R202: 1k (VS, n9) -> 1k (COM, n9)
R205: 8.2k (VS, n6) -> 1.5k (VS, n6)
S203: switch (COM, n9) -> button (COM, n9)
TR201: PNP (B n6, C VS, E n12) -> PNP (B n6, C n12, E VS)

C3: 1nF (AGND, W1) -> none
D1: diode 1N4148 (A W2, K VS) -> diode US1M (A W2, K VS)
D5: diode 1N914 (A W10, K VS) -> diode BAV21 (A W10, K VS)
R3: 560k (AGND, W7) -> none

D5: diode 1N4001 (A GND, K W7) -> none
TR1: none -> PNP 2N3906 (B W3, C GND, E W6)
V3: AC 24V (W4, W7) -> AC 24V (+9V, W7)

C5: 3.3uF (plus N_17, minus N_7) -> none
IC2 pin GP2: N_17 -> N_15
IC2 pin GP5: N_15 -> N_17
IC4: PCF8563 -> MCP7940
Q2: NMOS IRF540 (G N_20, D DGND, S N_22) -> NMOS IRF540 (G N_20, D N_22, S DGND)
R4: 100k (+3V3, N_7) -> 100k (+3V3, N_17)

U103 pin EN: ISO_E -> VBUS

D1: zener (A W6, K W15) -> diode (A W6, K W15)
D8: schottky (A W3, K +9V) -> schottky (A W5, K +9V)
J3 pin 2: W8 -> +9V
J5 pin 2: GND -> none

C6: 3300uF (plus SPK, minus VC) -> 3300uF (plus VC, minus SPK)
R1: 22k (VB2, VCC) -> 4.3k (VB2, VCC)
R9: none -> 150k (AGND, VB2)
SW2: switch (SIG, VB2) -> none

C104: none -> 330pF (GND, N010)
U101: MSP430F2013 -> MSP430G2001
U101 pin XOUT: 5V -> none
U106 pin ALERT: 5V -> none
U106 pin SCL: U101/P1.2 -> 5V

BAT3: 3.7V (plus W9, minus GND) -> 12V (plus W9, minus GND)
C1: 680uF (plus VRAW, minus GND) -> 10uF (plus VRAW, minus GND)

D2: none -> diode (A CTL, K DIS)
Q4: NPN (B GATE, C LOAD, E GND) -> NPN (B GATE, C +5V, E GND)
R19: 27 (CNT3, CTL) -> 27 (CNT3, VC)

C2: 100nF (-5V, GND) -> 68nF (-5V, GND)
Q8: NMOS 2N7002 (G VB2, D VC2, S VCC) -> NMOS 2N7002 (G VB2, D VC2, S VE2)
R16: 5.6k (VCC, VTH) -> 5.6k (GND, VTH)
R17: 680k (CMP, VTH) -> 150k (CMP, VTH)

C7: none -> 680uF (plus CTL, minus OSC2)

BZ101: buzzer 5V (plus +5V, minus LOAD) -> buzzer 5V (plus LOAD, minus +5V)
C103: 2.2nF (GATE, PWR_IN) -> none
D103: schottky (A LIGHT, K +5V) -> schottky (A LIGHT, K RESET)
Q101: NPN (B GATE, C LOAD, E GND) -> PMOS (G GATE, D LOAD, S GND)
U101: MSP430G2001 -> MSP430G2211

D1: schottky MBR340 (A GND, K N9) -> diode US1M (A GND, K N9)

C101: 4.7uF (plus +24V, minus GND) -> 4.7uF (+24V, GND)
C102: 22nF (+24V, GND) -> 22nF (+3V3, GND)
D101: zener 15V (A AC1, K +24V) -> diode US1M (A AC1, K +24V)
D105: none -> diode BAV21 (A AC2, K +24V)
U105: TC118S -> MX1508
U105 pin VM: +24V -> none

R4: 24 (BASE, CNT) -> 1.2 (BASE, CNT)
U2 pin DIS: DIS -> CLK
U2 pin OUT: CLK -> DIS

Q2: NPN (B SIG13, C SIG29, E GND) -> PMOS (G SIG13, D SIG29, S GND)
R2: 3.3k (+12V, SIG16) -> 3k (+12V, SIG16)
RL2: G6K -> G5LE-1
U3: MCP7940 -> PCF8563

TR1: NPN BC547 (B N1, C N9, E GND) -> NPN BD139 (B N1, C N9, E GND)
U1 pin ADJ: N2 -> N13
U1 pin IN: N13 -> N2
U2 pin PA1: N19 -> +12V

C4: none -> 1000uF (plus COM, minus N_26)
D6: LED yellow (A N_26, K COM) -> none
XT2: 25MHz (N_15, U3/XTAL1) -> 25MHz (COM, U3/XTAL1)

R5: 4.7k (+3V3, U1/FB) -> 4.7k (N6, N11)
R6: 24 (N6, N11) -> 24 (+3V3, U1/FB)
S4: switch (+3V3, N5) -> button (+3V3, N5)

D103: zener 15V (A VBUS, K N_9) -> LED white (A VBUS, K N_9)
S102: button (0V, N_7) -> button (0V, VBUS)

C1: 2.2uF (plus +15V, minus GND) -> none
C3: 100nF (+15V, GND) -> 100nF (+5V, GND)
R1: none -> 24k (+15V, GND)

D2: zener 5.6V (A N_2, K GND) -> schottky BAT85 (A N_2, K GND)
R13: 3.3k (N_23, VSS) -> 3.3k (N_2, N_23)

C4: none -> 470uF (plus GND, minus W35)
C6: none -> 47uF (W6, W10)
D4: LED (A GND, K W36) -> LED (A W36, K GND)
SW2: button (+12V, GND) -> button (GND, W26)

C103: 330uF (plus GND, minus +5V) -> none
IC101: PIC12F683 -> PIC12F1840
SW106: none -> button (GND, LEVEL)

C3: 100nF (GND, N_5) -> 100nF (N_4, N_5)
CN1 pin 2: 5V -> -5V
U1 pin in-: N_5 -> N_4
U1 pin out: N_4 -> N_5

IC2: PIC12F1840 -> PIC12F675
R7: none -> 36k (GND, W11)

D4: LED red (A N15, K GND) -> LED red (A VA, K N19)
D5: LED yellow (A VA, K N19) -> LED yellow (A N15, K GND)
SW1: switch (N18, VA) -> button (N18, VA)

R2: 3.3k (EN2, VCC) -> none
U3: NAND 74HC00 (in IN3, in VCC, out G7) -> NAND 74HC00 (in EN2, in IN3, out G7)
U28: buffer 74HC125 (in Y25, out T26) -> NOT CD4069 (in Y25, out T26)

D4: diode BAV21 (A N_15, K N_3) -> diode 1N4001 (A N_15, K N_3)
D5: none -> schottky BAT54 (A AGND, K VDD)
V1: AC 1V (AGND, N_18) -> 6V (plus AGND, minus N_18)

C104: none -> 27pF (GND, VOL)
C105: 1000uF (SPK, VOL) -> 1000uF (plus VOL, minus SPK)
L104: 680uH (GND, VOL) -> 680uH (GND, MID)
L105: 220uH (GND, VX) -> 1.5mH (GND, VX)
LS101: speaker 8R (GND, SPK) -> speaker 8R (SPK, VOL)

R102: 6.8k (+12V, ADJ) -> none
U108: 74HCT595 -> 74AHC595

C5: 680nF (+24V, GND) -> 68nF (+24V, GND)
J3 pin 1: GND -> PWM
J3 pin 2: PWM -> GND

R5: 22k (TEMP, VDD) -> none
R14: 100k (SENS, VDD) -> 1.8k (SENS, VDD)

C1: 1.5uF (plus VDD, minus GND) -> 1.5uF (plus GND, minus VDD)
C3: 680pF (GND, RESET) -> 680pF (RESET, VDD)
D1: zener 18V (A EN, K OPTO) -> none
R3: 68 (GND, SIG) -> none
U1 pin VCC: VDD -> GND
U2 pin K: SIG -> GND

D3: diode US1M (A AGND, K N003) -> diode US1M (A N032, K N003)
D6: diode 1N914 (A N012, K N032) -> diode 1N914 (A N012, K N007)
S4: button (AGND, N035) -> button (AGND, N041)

## Task
Reproduce all of the data exactly as given.

## Response to the task
R202: 1k (VS, n9) -> 1k (COM, n9)
R205: 8.2k (VS, n6) -> 1.5k (VS, n6)
S203: switch (COM, n9) -> button (COM, n9)
TR201: PNP (B n6, C VS, E n12) -> PNP (B n6, C n12, E VS)

C3: 1nF (AGND, W1) -> none
D1: diode 1N4148 (A W2, K VS) -> diode US1M (A W2, K VS)
D5: diode 1N914 (A W10, K VS) -> diode BAV21 (A W10, K VS)
R3: 560k (AGND, W7) -> none

D5: diode 1N4001 (A GND, K W7) -> none
TR1: none -> PNP 2N3906 (B W3, C GND, E W6)
V3: AC 24V (W4, W7) -> AC 24V (+9V, W7)

C5: 3.3uF (plus N_17, minus N_7) -> none
IC2 pin GP2: N_17 -> N_15
IC2 pin GP5: N_15 -> N_17
IC4: PCF8563 -> MCP7940
Q2: NMOS IRF540 (G N_20, D DGND, S N_22) -> NMOS IRF540 (G N_20, D N_22, S DGND)
R4: 100k (+3V3, N_7) -> 100k (+3V3, N_17)

U103 pin EN: ISO_E -> VBUS

D1: zener (A W6, K W15) -> diode (A W6, K W15)
D8: schottky (A W3, K +9V) -> schottky (A W5, K +9V)
J3 pin 2: W8 -> +9V
J5 pin 2: GND -> none

C6: 3300uF (plus SPK, minus VC) -> 3300uF (plus VC, minus SPK)
R1: 22k (VB2, VCC) -> 4.3k (VB2, VCC)
R9: none -> 150k (AGND, VB2)
SW2: switch (SIG, VB2) -> none

C104: none -> 330pF (GND, N010)
U101: MSP430F2013 -> MSP430G2001
U101 pin XOUT: 5V -> none
U106 pin ALERT: 5V -> none
U106 pin SCL: U101/P1.2 -> 5V

BAT3: 3.7V (plus W9, minus GND) -> 12V (plus W9, minus GND)
C1: 680uF (plus VRAW, minus GND) -> 10uF (plus VRAW, minus GND)

D2: none -> diode (A CTL, K DIS)
Q4: NPN (B GATE, C LOAD, E GND) -> NPN (B GATE, C +5V, E GND)
R19: 27 (CNT3, CTL) -> 27 (CNT3, VC)

C2: 100nF (-5V, GND) -> 68nF (-5V, GND)
Q8: NMOS 2N7002 (G VB2, D VC2, S VCC) -> NMOS 2N7002 (G VB2, D VC2, S VE2)
R16: 5.6k (VCC, VTH) -> 5.6k (GND, VTH)
R17: 680k (CMP, VTH) -> 150k (CMP, VTH)

C7: none -> 680uF (plus CTL, minus OSC2)

BZ101: buzzer 5V (plus +5V, minus LOAD) -> buzzer 5V (plus LOAD, minus +5V)
C103: 2.2nF (GATE, PWR_IN) -> none
D103: schottky (A LIGHT, K +5V) -> schottky (A LIGHT, K RESET)
Q101: NPN (B GATE, C LOAD, E GND) -> PMOS (G GATE, D LOAD, S GND)
U101: MSP430G2001 -> MSP430G2211

D1: schottky MBR340 (A GND, K N9) -> diode US1M (A GND, K N9)

C101: 4.7uF (plus +24V, minus GND) -> 4.7uF (+24V, GND)
C102: 22nF (+24V, GND) -> 22nF (+3V3, GND)
D101: zener 15V (A AC1, K +24V) -> diode US1M (A AC1, K +24V)
D105: none -> diode BAV21 (A AC2, K +24V)
U105: TC118S -> MX1508
U105 pin VM: +24V -> none

R4: 24 (BASE, CNT) -> 1.2 (BASE, CNT)
U2 pin DIS: DIS -> CLK
U2 pin OUT: CLK -> DIS

Q2: NPN (B SIG13, C SIG29, E GND) -> PMOS (G SIG13, D SIG29, S GND)
R2: 3.3k (+12V, SIG16) -> 3k (+12V, SIG16)
RL2: G6K -> G5LE-1
U3: MCP7940 -> PCF8563

TR1: NPN BC547 (B N1, C N9, E GND) -> NPN BD139 (B N1, C N9, E GND)
U1 pin ADJ: N2 -> N13
U1 pin IN: N13 -> N2
U2 pin PA1: N19 -> +12V

C4: none -> 1000uF (plus COM, minus N_26)
D6: LED yellow (A N_26, K COM) -> none
XT2: 25MHz (N_15, U3/XTAL1) -> 25MHz (COM, U3/XTAL1)

R5: 4.7k (+3V3, U1/FB) -> 4.7k (N6, N11)
R6: 24 (N6, N11) -> 24 (+3V3, U1/FB)
S4: switch (+3V3, N5) -> button (+3V3, N5)

D103: zener 15V (A VBUS, K N_9) -> LED white (A VBUS, K N_9)
S102: button (0V, N_7) -> button (0V, VBUS)

C1: 2.2uF (plus +15V, minus GND) -> none
C3: 100nF (+15V, GND) -> 100nF (+5V, GND)
R1: none -> 24k (+15V, GND)

D2: zener 5.6V (A N_2, K GND) -> schottky BAT85 (A N_2, K GND)
R13: 3.3k (N_23, VSS) -> 3.3k (N_2, N_23)

C4: none -> 470uF (plus GND, minus W35)
C6: none -> 47uF (W6, W10)
D4: LED (A GND, K W36) -> LED (A W36, K GND)
SW2: button (+12V, GND) -> button (GND, W26)

C103: 330uF (plus GND, minus +5V) -> none
IC101: PIC12F683 -> PIC12F1840
SW106: none -> button (GND, LEVEL)

C3: 100nF (GND, N_5) -> 100nF (N_4, N_5)
CN1 pin 2: 5V -> -5V
U1 pin in-: N_5 -> N_4
U1 pin out: N_4 -> N_5

IC2: PIC12F1840 -> PIC12F675
R7: none -> 36k (GND, W11)

D4: LED red (A N15, K GND) -> LED red (A VA, K N19)
D5: LED yellow (A VA, K N19) -> LED yellow (A N15, K GND)
SW1: switch (N18, VA) -> button (N18, VA)

R2: 3.3k (EN2, VCC) -> none
U3: NAND 74HC00 (in IN3, in VCC, out G7) -> NAND 74HC00 (in EN2, in IN3, out G7)
U28: buffer 74HC125 (in Y25, out T26) -> NOT CD4069 (in Y25, out T26)

D4: diode BAV21 (A N_15, K N_3) -> diode 1N4001 (A N_15, K N_3)
D5: none -> schottky BAT54 (A AGND, K VDD)
V1: AC 1V (AGND, N_18) -> 6V (plus AGND, minus N_18)

C104: none -> 27pF (GND, VOL)
C105: 1000uF (SPK, VOL) -> 1000uF (plus VOL, minus SPK)
L104: 680uH (GND, VOL) -> 680uH (GND, MID)
L105: 220uH (GND, VX) -> 1.5mH (GND, VX)
LS101: speaker 8R (GND, SPK) -> speaker 8R (SPK, VOL)

R102: 6.8k (+12V, ADJ) -> none
U108: 74HCT595 -> 74AHC595

C5: 680nF (+24V, GND) -> 68nF (+24V, GND)
J3 pin 1: GND -> PWM
J3 pin 2: PWM -> GND

R5: 22k (TEMP, VDD) -> none
R14: 100k (SENS, VDD) -> 1.8k (SENS, VDD)

C1: 1.5uF (plus VDD, minus GND) -> 1.5uF (plus GND, minus VDD)
C3: 680pF (GND, RESET) -> 680pF (RESET, VDD)
D1: zener 18V (A EN, K OPTO) -> none
R3: 68 (GND, SIG) -> none
U1 pin VCC: VDD -> GND
U2 pin K: SIG -> GND

D3: diode US1M (A AGND, K N003) -> diode US1M (A N032, K N003)
D6: diode 1N914 (A N012, K N032) -> diode 1N914 (A N012, K N007)
S4: button (AGND, N035) -> button (AGND, N041)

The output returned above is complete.